(Provided records):
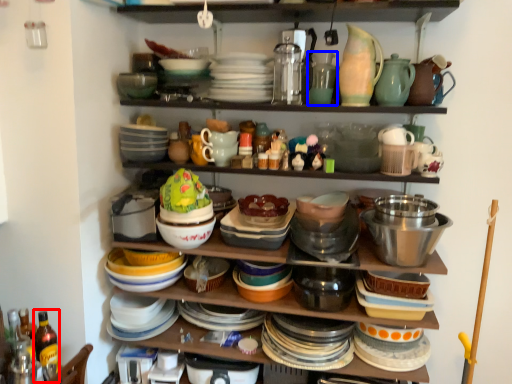
Question: Which object is closer to the camera taking this photo, bottle (highlighted by a red box) or tableware (highlighted by a blue box)?

Choices:
 (A) bottle
 (B) tableware

Answer: (A)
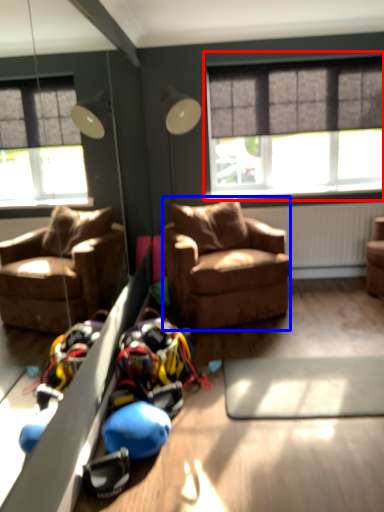
Question: Among these objects, which one is farthest to the camera, window (highlighted by a red box) or studio couch (highlighted by a blue box)?

Choices:
 (A) window
 (B) studio couch

Answer: (A)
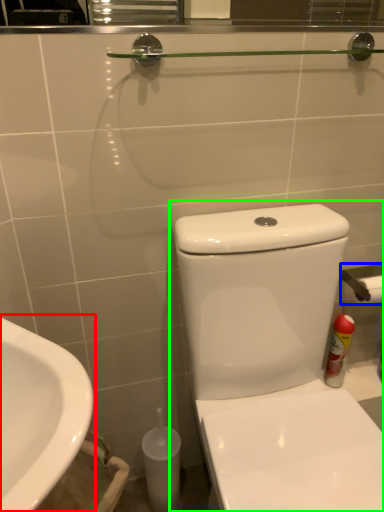
Question: Estimate the real-world distances between objects in this image. Which object is farther from sink (highlighted by a red box), towel bar (highlighted by a blue box) or toilet (highlighted by a green box)?

Choices:
 (A) towel bar
 (B) toilet

Answer: (A)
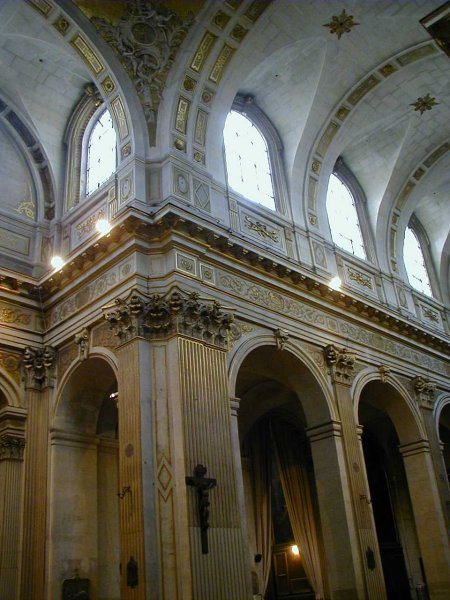
At what (x,y) coordinates should I click in order to perform the action: click on curtains. Please return your answer as a coordinate pair (x, y). The height and width of the screenshot is (600, 450). Looking at the image, I should click on (297, 503), (263, 497).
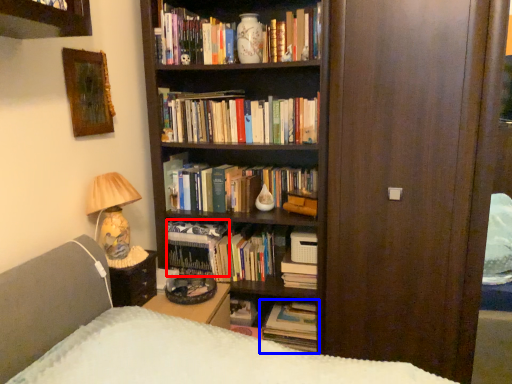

(The exercise):
Count how many lines of the listing above contain the string "towel" and reply with that number alone.

(Solution to this task):
2